**DATA SECTION**
· · ·

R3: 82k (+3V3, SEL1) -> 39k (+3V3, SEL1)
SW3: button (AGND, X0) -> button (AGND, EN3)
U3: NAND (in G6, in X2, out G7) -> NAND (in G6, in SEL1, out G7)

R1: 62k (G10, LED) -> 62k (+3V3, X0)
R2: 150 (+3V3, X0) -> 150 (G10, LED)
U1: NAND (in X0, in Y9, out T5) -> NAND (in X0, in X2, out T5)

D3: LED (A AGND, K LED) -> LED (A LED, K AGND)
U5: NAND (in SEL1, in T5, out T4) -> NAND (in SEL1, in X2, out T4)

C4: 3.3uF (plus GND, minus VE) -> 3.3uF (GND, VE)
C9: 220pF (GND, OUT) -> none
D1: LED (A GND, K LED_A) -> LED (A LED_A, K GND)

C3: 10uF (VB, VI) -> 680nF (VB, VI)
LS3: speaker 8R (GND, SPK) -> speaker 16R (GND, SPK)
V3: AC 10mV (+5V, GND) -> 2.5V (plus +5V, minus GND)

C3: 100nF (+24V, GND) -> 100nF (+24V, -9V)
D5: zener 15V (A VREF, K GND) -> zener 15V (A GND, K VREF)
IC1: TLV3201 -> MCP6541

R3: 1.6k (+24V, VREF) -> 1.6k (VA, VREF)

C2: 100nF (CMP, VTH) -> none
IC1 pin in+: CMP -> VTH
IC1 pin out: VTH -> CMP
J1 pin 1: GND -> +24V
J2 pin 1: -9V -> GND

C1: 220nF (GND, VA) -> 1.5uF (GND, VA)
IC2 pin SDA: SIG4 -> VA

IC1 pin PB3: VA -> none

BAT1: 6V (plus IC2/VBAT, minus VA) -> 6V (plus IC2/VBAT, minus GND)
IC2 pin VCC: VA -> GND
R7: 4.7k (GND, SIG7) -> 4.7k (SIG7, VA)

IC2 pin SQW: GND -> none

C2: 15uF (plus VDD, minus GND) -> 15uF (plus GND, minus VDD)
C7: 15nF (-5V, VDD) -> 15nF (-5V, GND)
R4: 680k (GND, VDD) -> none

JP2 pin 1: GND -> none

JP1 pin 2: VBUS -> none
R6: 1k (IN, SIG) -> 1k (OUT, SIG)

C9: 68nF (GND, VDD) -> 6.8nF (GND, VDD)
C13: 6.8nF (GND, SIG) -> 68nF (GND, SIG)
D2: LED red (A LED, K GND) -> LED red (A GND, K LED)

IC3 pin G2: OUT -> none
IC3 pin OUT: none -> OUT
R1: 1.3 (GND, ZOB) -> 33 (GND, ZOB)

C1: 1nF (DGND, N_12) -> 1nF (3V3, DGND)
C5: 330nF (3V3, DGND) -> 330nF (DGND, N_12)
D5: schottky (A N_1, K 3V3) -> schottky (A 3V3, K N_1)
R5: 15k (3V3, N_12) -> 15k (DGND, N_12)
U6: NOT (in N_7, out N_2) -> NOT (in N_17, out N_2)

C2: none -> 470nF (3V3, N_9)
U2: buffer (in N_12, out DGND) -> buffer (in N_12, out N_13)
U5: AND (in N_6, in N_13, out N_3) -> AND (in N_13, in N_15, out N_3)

· · ·

**WHAT THE EXERCISE ASKS**
Please show every line of the records that holds the word "AGND".

**EXERCISE SOLUTION**
SW3: button (AGND, X0) -> button (AGND, EN3)
D3: LED (A AGND, K LED) -> LED (A LED, K AGND)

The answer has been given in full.